The task: Lines of the material that include the string "turquoise" should be returned.

###

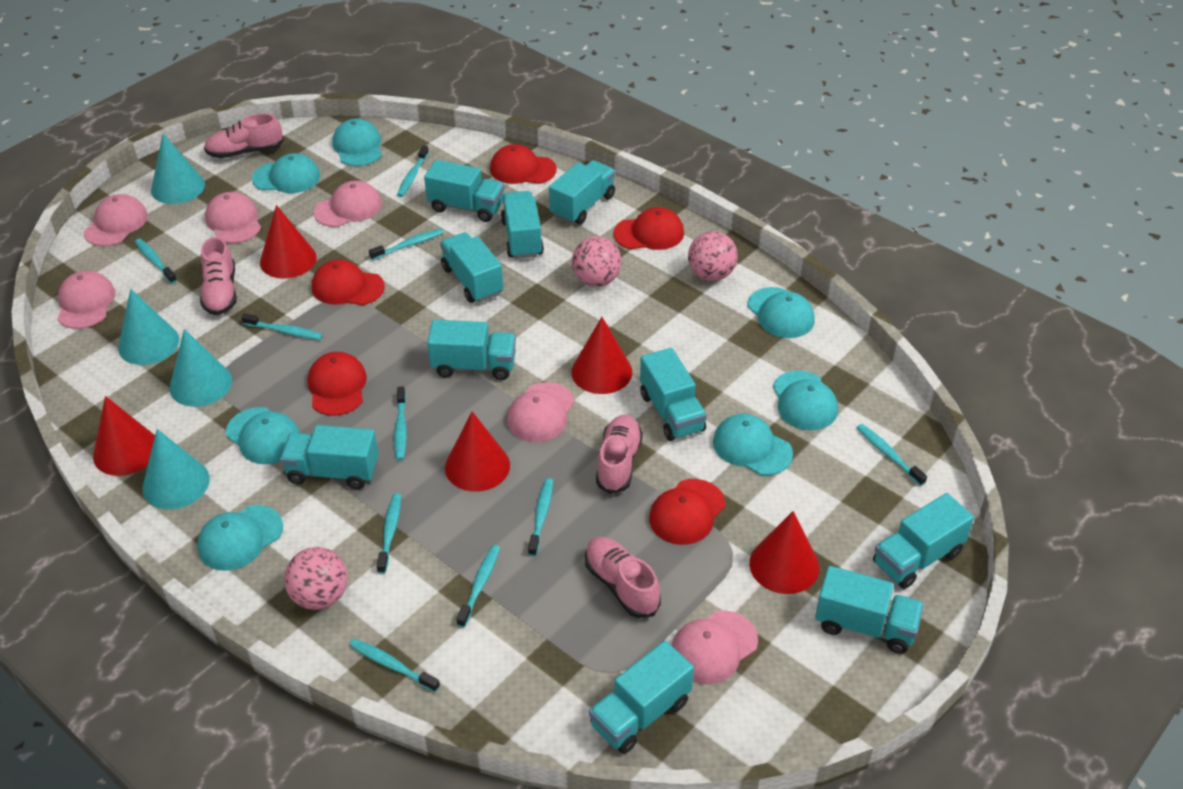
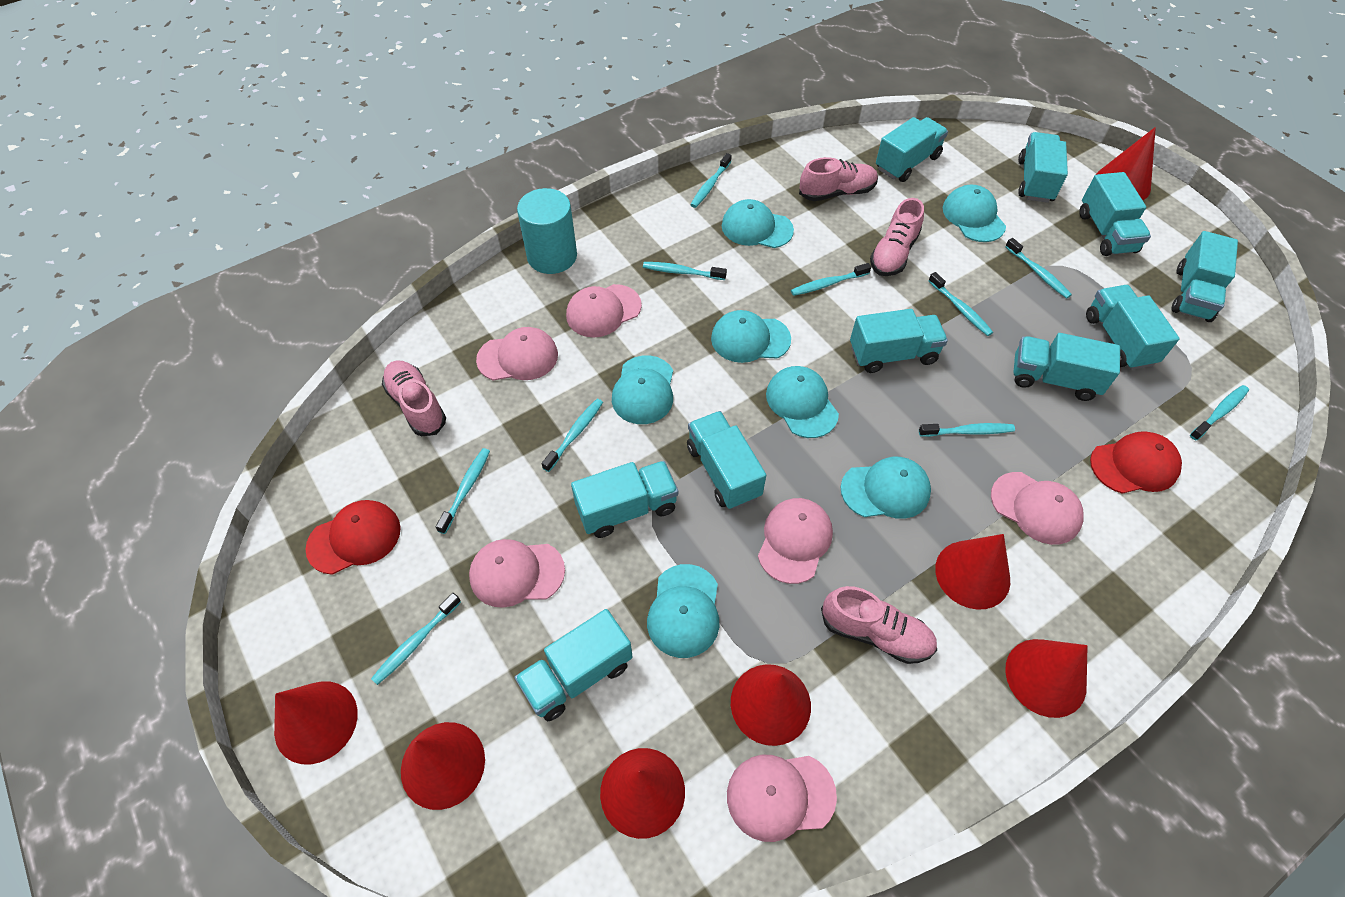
pink ball: 3 -> 0
red cap: 5 -> 2
red cone: 5 -> 7
turquoise cone: 4 -> 0
turquoise cylinder: 0 -> 1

###

Solution below:
turquoise cone: 4 -> 0
turquoise cylinder: 0 -> 1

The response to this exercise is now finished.